## [Work order]
Write out the data exactly, keeping every line.
Data section Start Marker
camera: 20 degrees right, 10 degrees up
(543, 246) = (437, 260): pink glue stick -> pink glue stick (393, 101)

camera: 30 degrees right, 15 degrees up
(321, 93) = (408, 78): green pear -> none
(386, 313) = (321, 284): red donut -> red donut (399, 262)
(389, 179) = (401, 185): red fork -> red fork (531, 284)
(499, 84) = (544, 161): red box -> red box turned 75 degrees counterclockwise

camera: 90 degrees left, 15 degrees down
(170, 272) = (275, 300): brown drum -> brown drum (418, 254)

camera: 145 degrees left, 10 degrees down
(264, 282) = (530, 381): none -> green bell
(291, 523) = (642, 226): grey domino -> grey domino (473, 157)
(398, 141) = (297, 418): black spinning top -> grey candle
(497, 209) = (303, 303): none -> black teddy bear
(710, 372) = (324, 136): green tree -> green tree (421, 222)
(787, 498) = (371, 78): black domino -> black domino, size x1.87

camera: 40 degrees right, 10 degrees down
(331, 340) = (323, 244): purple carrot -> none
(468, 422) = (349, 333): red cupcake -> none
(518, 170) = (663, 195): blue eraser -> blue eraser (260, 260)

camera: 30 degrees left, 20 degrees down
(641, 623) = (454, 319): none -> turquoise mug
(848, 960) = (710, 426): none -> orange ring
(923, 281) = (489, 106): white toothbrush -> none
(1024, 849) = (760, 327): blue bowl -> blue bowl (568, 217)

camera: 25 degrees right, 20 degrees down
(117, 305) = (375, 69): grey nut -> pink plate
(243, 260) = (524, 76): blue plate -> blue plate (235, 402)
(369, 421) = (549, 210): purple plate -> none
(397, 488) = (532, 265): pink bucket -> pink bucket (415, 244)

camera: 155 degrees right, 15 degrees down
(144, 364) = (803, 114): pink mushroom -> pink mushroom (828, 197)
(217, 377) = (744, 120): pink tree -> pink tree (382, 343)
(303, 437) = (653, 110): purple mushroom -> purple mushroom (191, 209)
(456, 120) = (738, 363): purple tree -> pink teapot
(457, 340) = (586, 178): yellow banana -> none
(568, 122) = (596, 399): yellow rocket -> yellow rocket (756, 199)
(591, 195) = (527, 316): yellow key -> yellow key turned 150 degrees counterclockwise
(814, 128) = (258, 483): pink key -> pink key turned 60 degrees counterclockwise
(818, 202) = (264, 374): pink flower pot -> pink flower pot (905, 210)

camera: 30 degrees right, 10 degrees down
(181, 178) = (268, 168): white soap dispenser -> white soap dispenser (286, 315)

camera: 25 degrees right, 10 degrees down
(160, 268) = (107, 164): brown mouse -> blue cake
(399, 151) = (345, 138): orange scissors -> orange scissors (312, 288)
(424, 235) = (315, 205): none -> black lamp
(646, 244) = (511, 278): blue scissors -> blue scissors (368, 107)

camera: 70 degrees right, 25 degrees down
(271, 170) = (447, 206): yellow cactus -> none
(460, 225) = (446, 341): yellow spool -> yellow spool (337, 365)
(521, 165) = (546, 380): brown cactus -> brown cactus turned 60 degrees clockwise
Data section End Marker
## [Task output]
camera: 20 degrees right, 10 degrees up
(543, 246) = (437, 260): pink glue stick -> pink glue stick (393, 101)

camera: 30 degrees right, 15 degrees up
(321, 93) = (408, 78): green pear -> none
(386, 313) = (321, 284): red donut -> red donut (399, 262)
(389, 179) = (401, 185): red fork -> red fork (531, 284)
(499, 84) = (544, 161): red box -> red box turned 75 degrees counterclockwise

camera: 90 degrees left, 15 degrees down
(170, 272) = (275, 300): brown drum -> brown drum (418, 254)

camera: 145 degrees left, 10 degrees down
(264, 282) = (530, 381): none -> green bell
(291, 523) = (642, 226): grey domino -> grey domino (473, 157)
(398, 141) = (297, 418): black spinning top -> grey candle
(497, 209) = (303, 303): none -> black teddy bear
(710, 372) = (324, 136): green tree -> green tree (421, 222)
(787, 498) = (371, 78): black domino -> black domino, size x1.87

camera: 40 degrees right, 10 degrees down
(331, 340) = (323, 244): purple carrot -> none
(468, 422) = (349, 333): red cupcake -> none
(518, 170) = (663, 195): blue eraser -> blue eraser (260, 260)

camera: 30 degrees left, 20 degrees down
(641, 623) = (454, 319): none -> turquoise mug
(848, 960) = (710, 426): none -> orange ring
(923, 281) = (489, 106): white toothbrush -> none
(1024, 849) = (760, 327): blue bowl -> blue bowl (568, 217)

camera: 25 degrees right, 20 degrees down
(117, 305) = (375, 69): grey nut -> pink plate
(243, 260) = (524, 76): blue plate -> blue plate (235, 402)
(369, 421) = (549, 210): purple plate -> none
(397, 488) = (532, 265): pink bucket -> pink bucket (415, 244)

camera: 155 degrees right, 15 degrees down
(144, 364) = (803, 114): pink mushroom -> pink mushroom (828, 197)
(217, 377) = (744, 120): pink tree -> pink tree (382, 343)
(303, 437) = (653, 110): purple mushroom -> purple mushroom (191, 209)
(456, 120) = (738, 363): purple tree -> pink teapot
(457, 340) = (586, 178): yellow banana -> none
(568, 122) = (596, 399): yellow rocket -> yellow rocket (756, 199)
(591, 195) = (527, 316): yellow key -> yellow key turned 150 degrees counterclockwise
(814, 128) = (258, 483): pink key -> pink key turned 60 degrees counterclockwise
(818, 202) = (264, 374): pink flower pot -> pink flower pot (905, 210)

camera: 30 degrees right, 10 degrees down
(181, 178) = (268, 168): white soap dispenser -> white soap dispenser (286, 315)

camera: 25 degrees right, 10 degrees down
(160, 268) = (107, 164): brown mouse -> blue cake
(399, 151) = (345, 138): orange scissors -> orange scissors (312, 288)
(424, 235) = (315, 205): none -> black lamp
(646, 244) = (511, 278): blue scissors -> blue scissors (368, 107)

camera: 70 degrees right, 25 degrees down
(271, 170) = (447, 206): yellow cactus -> none
(460, 225) = (446, 341): yellow spool -> yellow spool (337, 365)
(521, 165) = (546, 380): brown cactus -> brown cactus turned 60 degrees clockwise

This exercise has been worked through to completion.